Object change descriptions
◆ ◆ ◆ ◆

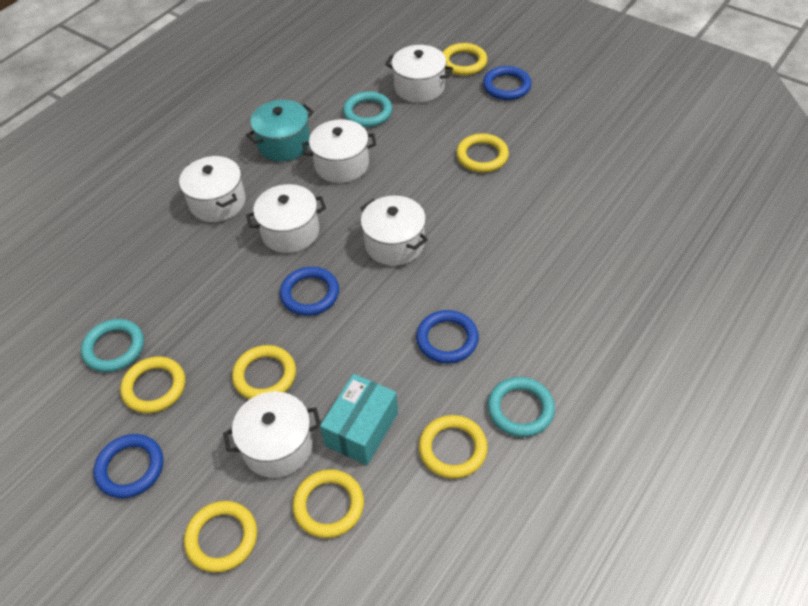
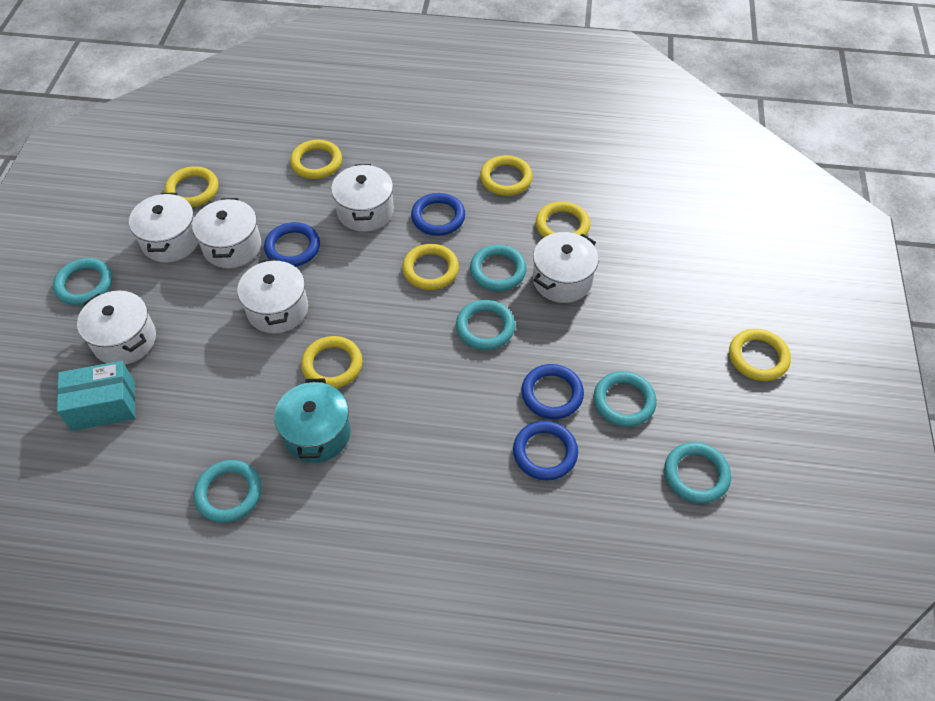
turquoise ring: 3 -> 6

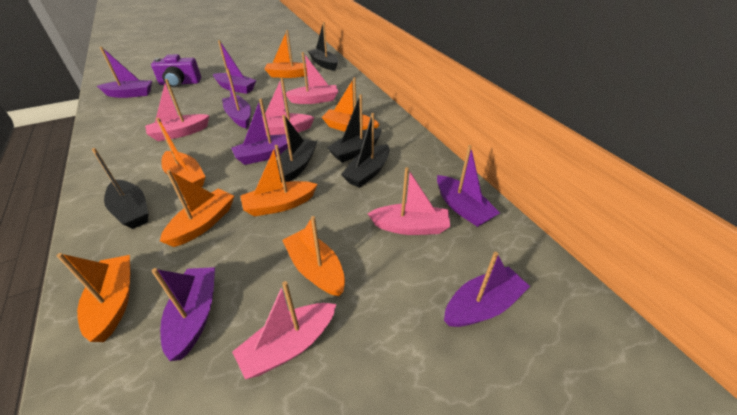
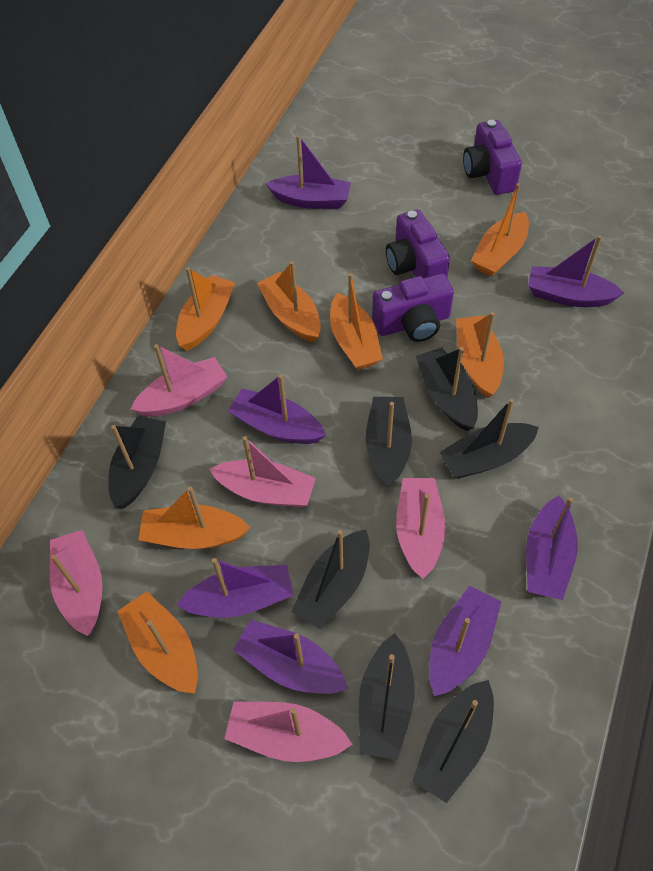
black boat: 5 -> 7
purple camera: 1 -> 3

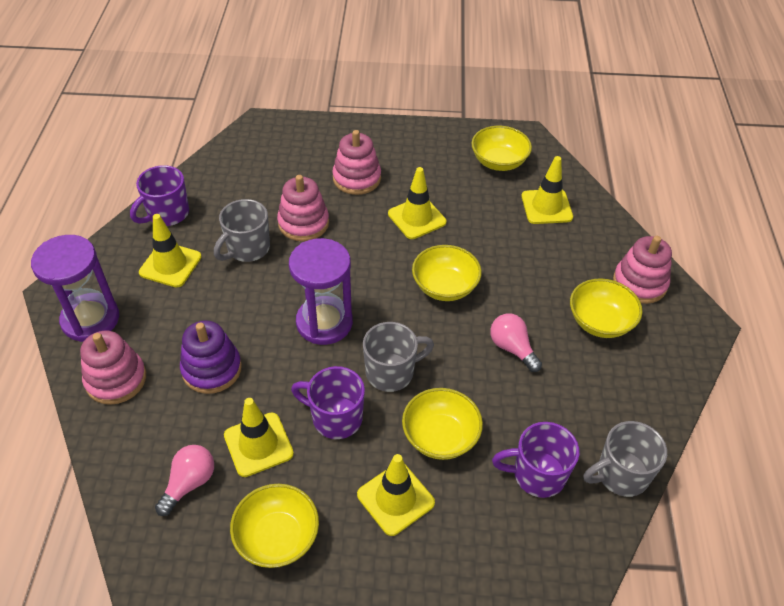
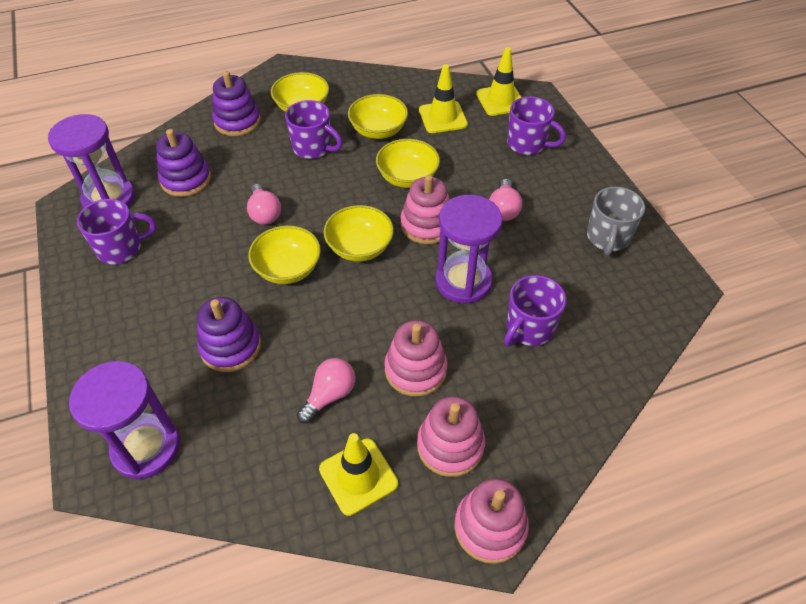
grey mug: 3 -> 1
pink light bulb: 2 -> 3
purple hourglass: 2 -> 3
purple mug: 3 -> 4
purple stacking toy: 1 -> 3
yellow traffic cone: 5 -> 3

◆ ◆ ◆ ◆

* What to produce
Once the line containing "purple camera: 1 -> 3" is found in the records above, it and every line after it up to the last must be repeated exactly, without pictures.

* Answer area
purple camera: 1 -> 3

grey mug: 3 -> 1
pink light bulb: 2 -> 3
purple hourglass: 2 -> 3
purple mug: 3 -> 4
purple stacking toy: 1 -> 3
yellow traffic cone: 5 -> 3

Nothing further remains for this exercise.